INSTRUCTION: In the listing that follows, give every line again exactly and omit the pictures.

■ ■ ■ ■ ■ ■ ■

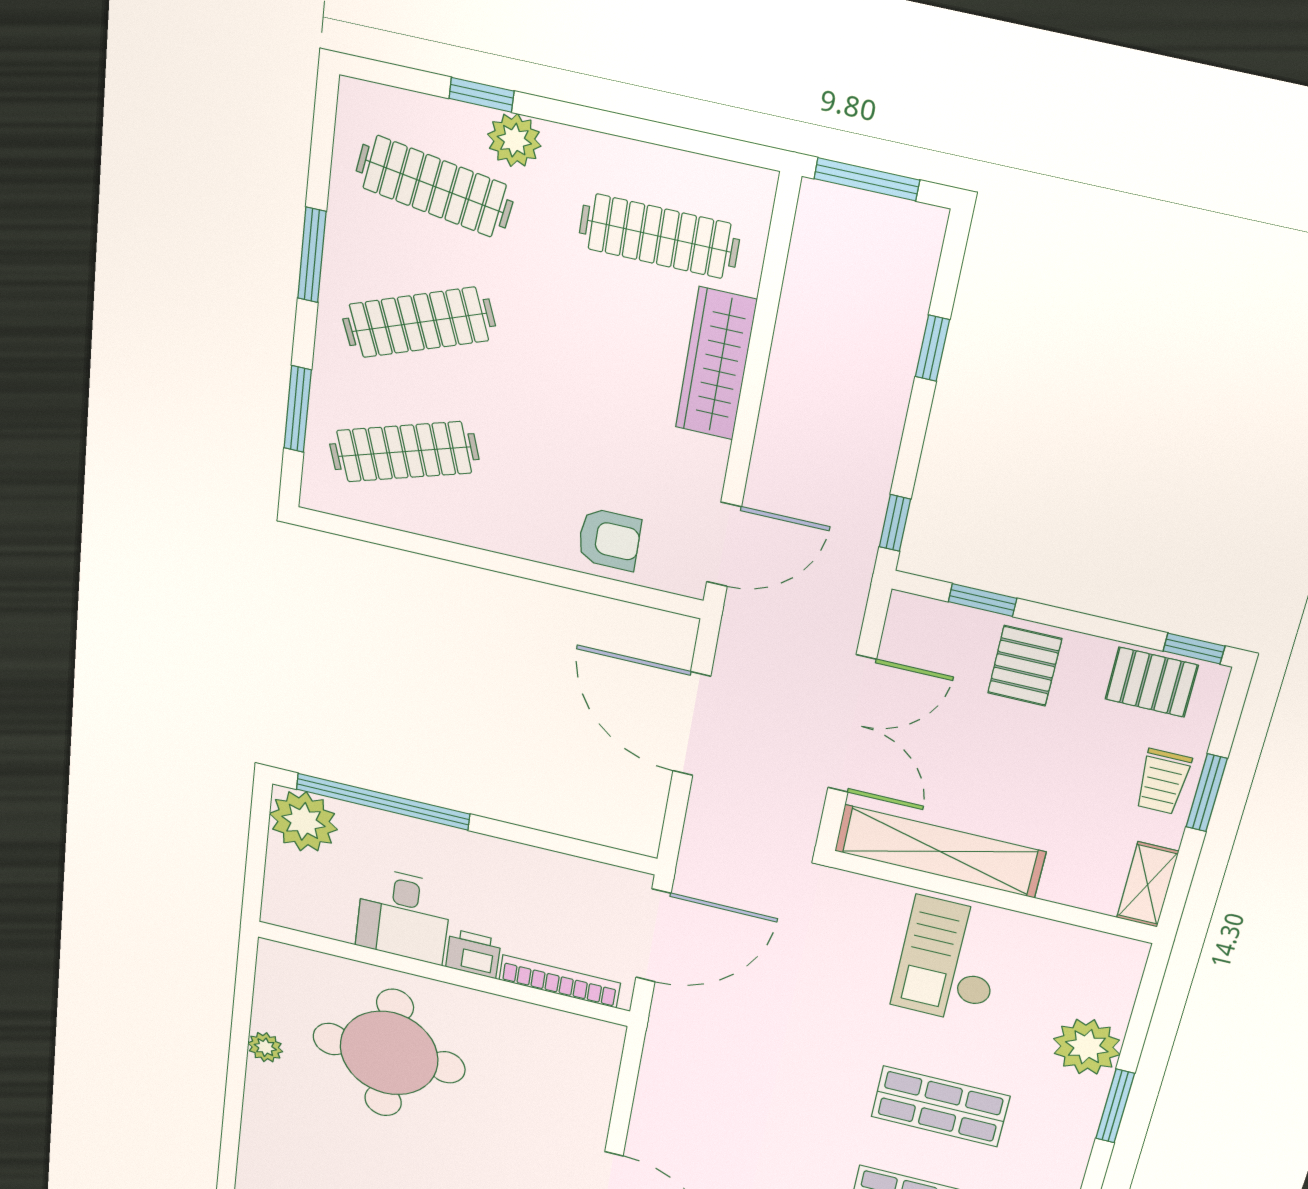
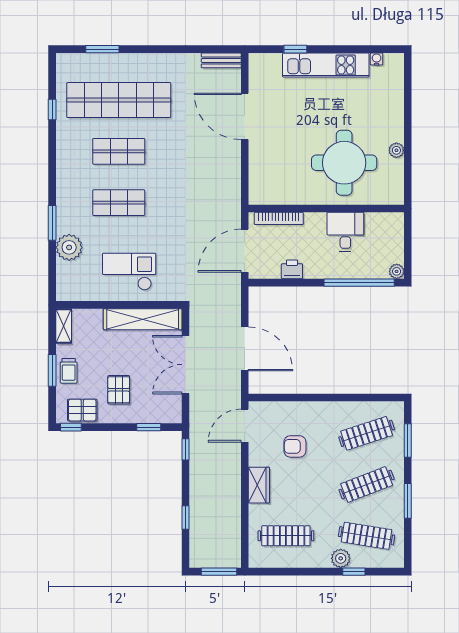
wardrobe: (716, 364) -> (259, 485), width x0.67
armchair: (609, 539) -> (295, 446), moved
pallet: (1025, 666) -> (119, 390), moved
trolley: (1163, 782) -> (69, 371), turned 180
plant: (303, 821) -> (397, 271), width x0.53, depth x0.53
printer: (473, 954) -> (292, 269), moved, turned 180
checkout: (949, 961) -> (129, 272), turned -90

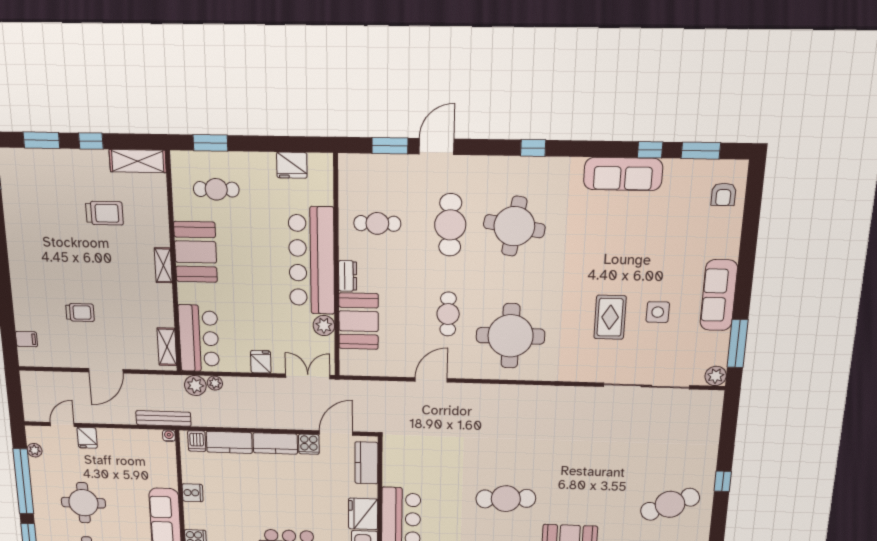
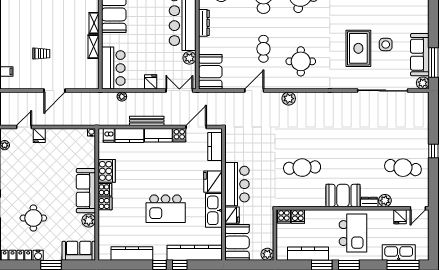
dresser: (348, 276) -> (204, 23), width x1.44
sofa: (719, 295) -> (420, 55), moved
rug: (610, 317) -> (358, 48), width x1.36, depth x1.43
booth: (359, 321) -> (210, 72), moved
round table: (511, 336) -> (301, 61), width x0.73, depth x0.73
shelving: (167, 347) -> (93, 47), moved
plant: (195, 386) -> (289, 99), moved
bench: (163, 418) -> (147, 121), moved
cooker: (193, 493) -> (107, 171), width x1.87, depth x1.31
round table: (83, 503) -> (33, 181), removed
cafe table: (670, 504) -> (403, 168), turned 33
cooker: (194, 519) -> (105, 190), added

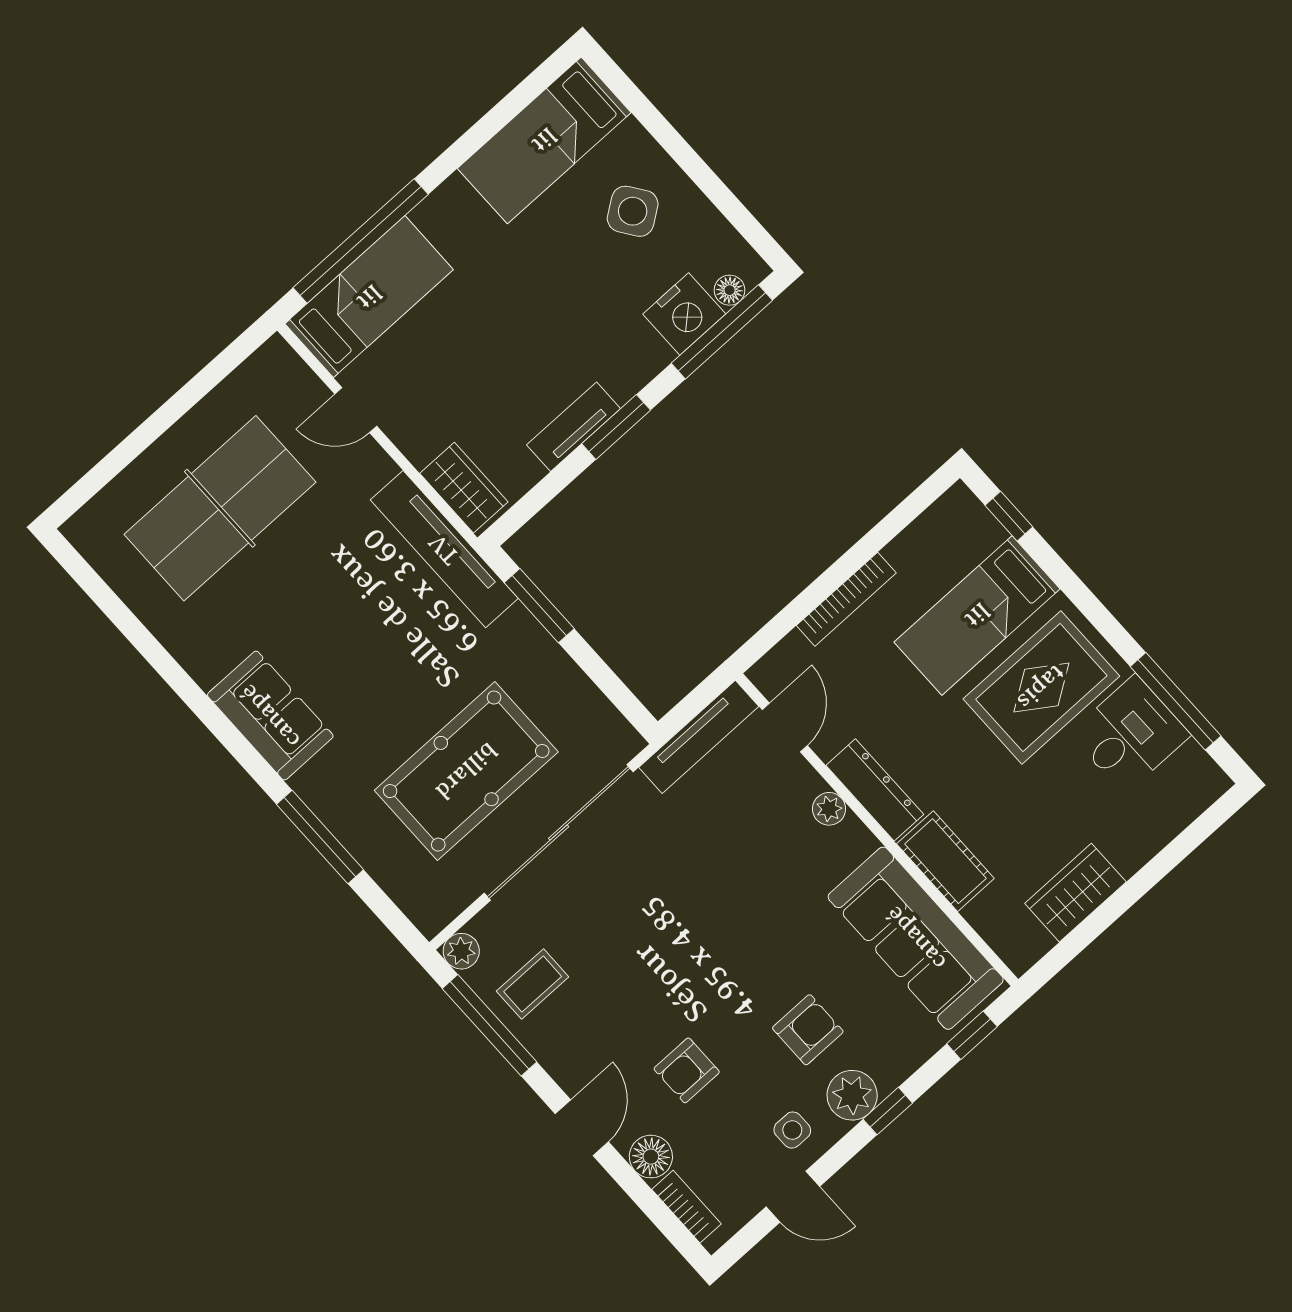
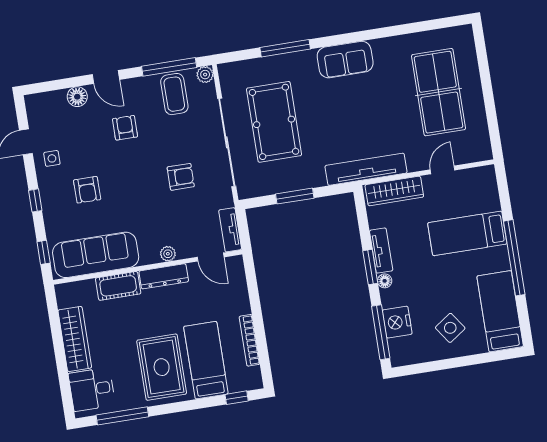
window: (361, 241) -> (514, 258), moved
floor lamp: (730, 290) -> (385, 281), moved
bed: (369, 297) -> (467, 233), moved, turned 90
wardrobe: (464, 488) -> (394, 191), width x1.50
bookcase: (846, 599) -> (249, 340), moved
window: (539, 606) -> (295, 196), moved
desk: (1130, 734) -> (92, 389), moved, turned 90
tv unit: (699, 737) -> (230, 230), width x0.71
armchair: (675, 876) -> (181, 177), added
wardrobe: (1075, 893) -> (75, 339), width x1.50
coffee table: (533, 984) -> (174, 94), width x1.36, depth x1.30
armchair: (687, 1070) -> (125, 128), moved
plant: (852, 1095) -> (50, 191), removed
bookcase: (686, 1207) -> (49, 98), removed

■ ■ ■ ■ ■ ■ ■

ANSWER SPACE:
wardrobe: (716, 364) -> (259, 485), width x0.67
armchair: (609, 539) -> (295, 446), moved
pallet: (1025, 666) -> (119, 390), moved
trolley: (1163, 782) -> (69, 371), turned 180
plant: (303, 821) -> (397, 271), width x0.53, depth x0.53
printer: (473, 954) -> (292, 269), moved, turned 180
checkout: (949, 961) -> (129, 272), turned -90

dresser: (348, 276) -> (204, 23), width x1.44
sofa: (719, 295) -> (420, 55), moved
rug: (610, 317) -> (358, 48), width x1.36, depth x1.43
booth: (359, 321) -> (210, 72), moved
round table: (511, 336) -> (301, 61), width x0.73, depth x0.73
shelving: (167, 347) -> (93, 47), moved
plant: (195, 386) -> (289, 99), moved
bench: (163, 418) -> (147, 121), moved
cooker: (193, 493) -> (107, 171), width x1.87, depth x1.31
round table: (83, 503) -> (33, 181), removed
cafe table: (670, 504) -> (403, 168), turned 33
cooker: (194, 519) -> (105, 190), added

window: (361, 241) -> (514, 258), moved
floor lamp: (730, 290) -> (385, 281), moved
bed: (369, 297) -> (467, 233), moved, turned 90
wardrobe: (464, 488) -> (394, 191), width x1.50
bookcase: (846, 599) -> (249, 340), moved
window: (539, 606) -> (295, 196), moved
desk: (1130, 734) -> (92, 389), moved, turned 90
tv unit: (699, 737) -> (230, 230), width x0.71
armchair: (675, 876) -> (181, 177), added
wardrobe: (1075, 893) -> (75, 339), width x1.50
coffee table: (533, 984) -> (174, 94), width x1.36, depth x1.30
armchair: (687, 1070) -> (125, 128), moved
plant: (852, 1095) -> (50, 191), removed
bookcase: (686, 1207) -> (49, 98), removed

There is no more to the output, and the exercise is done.